STUDY MATERIAL =>
****************************************
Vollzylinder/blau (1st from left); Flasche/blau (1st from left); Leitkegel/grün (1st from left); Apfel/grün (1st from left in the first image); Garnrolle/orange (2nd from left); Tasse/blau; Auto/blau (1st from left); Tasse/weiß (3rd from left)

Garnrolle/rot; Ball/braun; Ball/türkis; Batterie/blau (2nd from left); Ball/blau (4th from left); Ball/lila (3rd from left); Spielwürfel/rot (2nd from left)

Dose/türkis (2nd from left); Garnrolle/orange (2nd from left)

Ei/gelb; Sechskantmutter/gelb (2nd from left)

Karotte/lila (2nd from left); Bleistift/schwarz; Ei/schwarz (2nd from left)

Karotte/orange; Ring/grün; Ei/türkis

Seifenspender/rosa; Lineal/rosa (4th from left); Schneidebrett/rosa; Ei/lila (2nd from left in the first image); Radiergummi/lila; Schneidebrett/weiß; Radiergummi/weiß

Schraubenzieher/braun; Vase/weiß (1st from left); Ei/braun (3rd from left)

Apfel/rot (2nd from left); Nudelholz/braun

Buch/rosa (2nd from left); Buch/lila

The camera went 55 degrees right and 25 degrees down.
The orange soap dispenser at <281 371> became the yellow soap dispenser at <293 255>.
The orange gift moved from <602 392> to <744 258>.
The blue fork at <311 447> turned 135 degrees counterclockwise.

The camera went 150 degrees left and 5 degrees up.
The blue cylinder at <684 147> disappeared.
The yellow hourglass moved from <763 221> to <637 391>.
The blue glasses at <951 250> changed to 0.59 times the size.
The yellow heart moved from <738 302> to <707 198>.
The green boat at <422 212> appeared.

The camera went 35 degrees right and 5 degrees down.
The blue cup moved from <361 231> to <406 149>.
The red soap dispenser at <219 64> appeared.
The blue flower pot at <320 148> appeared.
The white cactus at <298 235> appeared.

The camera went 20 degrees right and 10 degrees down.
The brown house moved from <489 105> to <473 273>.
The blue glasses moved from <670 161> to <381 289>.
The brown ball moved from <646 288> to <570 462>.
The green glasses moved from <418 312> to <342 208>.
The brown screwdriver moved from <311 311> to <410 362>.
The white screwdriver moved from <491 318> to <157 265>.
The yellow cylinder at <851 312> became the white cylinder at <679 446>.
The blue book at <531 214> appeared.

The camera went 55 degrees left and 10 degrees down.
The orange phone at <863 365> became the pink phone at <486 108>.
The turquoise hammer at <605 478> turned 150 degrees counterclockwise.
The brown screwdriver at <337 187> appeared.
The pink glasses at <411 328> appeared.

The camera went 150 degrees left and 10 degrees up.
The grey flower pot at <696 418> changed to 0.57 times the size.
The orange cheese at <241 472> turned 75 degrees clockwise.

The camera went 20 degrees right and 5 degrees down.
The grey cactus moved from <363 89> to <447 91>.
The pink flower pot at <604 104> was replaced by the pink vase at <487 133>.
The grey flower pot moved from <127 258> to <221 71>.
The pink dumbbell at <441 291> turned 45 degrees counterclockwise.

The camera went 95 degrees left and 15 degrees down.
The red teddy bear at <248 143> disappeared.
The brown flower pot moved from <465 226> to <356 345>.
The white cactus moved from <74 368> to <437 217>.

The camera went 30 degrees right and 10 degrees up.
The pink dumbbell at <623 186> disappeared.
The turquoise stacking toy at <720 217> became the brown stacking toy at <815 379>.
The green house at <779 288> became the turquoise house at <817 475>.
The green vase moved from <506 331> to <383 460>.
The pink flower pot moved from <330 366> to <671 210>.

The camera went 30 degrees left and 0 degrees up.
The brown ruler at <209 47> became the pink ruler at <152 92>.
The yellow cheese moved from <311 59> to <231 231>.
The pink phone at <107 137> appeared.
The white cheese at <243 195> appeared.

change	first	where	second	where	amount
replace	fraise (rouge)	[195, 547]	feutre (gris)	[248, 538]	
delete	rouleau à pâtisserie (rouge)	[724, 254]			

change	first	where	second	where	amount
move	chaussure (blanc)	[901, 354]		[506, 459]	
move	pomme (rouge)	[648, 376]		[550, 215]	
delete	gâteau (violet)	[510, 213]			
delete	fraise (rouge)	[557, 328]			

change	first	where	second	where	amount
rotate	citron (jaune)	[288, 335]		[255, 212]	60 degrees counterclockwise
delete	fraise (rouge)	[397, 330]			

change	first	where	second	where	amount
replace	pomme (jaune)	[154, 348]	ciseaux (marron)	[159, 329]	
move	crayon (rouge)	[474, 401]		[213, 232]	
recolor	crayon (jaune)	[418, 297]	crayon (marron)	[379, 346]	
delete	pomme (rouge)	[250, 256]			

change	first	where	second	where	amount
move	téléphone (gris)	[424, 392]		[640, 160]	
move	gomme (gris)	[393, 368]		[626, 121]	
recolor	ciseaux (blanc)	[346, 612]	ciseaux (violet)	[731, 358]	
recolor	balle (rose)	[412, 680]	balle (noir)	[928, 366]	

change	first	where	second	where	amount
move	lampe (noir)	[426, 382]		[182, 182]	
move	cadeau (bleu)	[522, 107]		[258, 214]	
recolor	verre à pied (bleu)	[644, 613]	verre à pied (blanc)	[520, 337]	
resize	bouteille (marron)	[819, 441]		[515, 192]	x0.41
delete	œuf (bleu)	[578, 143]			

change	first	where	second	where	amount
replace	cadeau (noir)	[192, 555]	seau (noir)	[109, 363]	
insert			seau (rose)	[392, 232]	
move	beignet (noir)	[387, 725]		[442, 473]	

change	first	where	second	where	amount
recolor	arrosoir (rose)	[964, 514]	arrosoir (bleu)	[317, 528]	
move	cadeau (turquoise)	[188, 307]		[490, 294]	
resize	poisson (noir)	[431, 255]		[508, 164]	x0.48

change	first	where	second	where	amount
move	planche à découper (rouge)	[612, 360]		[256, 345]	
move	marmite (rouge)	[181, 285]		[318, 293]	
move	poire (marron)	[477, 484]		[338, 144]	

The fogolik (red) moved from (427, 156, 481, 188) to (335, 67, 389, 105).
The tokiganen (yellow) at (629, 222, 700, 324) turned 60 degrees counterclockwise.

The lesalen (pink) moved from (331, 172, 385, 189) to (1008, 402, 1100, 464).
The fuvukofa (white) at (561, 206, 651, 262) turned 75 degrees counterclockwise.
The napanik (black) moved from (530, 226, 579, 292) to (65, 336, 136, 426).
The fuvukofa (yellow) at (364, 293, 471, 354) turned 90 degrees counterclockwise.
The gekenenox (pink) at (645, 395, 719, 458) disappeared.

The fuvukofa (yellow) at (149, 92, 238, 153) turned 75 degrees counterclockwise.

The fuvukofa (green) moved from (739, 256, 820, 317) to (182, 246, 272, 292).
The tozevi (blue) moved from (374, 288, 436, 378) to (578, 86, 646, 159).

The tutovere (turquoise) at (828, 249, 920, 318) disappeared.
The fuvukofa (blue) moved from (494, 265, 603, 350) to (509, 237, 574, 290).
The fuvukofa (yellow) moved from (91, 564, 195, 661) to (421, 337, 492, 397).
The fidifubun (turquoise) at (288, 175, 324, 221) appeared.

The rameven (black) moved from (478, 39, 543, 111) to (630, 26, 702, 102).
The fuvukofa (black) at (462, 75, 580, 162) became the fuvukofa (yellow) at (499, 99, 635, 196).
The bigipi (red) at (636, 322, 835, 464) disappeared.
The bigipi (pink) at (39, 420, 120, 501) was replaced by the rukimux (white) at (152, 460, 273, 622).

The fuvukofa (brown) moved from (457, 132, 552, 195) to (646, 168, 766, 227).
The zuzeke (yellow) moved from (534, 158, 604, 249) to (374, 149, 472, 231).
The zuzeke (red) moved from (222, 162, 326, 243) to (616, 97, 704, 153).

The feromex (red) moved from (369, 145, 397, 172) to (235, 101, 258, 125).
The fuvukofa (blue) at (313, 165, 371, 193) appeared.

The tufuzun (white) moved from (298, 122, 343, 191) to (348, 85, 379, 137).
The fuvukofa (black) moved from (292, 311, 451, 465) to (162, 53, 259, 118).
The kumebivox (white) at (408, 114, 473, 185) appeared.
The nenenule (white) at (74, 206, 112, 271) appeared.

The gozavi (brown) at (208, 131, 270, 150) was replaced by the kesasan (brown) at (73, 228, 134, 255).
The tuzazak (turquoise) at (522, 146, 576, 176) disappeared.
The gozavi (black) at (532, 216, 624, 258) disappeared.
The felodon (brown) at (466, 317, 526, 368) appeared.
****************************************
Please copy, word for word, every line from the first line of the records through the line containing "The orange gift", with both of those lines included and nothing else.

Vollzylinder/blau (1st from left); Flasche/blau (1st from left); Leitkegel/grün (1st from left); Apfel/grün (1st from left in the first image); Garnrolle/orange (2nd from left); Tasse/blau; Auto/blau (1st from left); Tasse/weiß (3rd from left)

Garnrolle/rot; Ball/braun; Ball/türkis; Batterie/blau (2nd from left); Ball/blau (4th from left); Ball/lila (3rd from left); Spielwürfel/rot (2nd from left)

Dose/türkis (2nd from left); Garnrolle/orange (2nd from left)

Ei/gelb; Sechskantmutter/gelb (2nd from left)

Karotte/lila (2nd from left); Bleistift/schwarz; Ei/schwarz (2nd from left)

Karotte/orange; Ring/grün; Ei/türkis

Seifenspender/rosa; Lineal/rosa (4th from left); Schneidebrett/rosa; Ei/lila (2nd from left in the first image); Radiergummi/lila; Schneidebrett/weiß; Radiergummi/weiß

Schraubenzieher/braun; Vase/weiß (1st from left); Ei/braun (3rd from left)

Apfel/rot (2nd from left); Nudelholz/braun

Buch/rosa (2nd from left); Buch/lila

The camera went 55 degrees right and 25 degrees down.
The orange soap dispenser at <281 371> became the yellow soap dispenser at <293 255>.
The orange gift moved from <602 392> to <744 258>.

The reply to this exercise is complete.